WORK INSTRUCTION ▸
Given the records below, would you repeat exactly the lines that begin at the one containing "building: none -> [341,309,404,384]" and end at the one containing "building: none -> [506,525,610,626]", inclusive?

DATA FOR REVIEW ▸
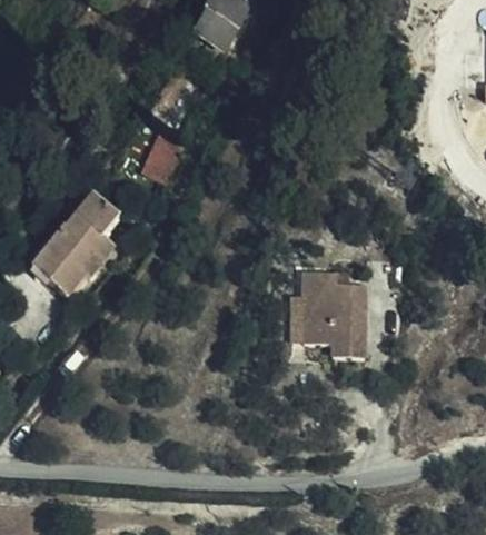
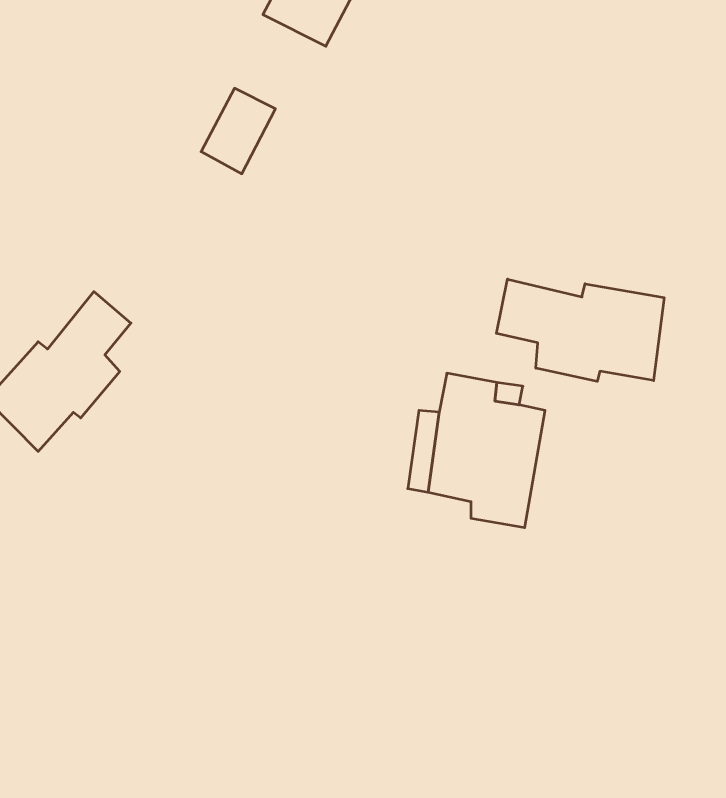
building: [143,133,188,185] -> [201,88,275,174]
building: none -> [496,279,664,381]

---

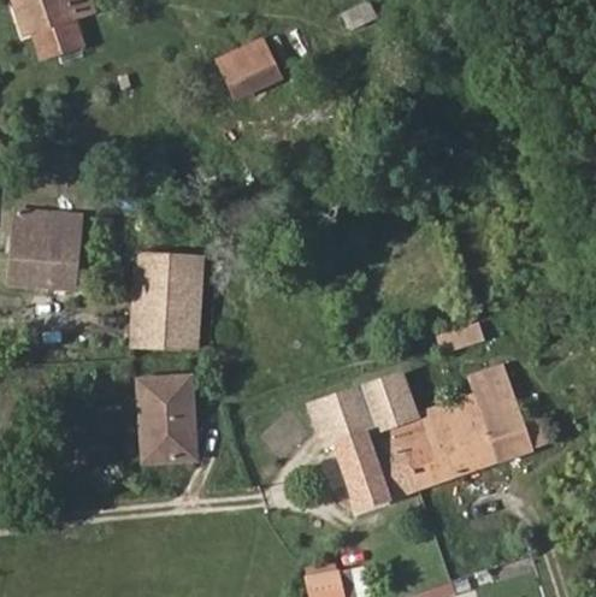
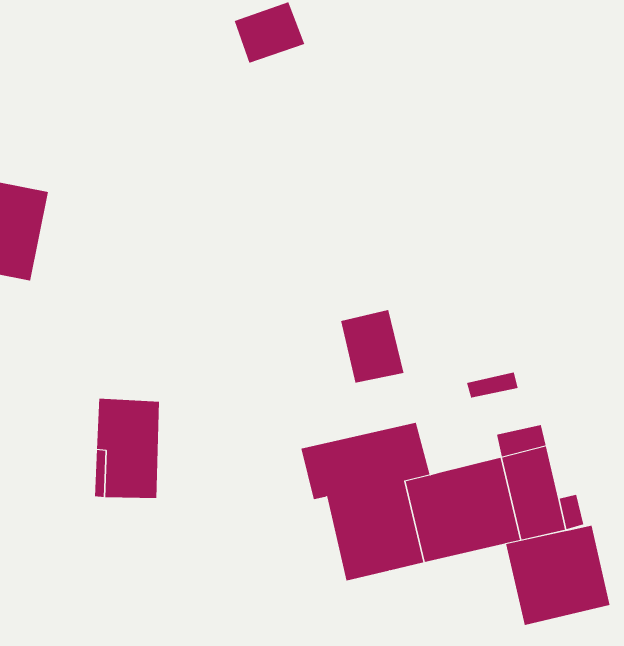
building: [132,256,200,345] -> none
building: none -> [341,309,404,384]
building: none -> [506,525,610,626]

ANSWER TO THE EXERCISE ▸
building: none -> [341,309,404,384]
building: none -> [506,525,610,626]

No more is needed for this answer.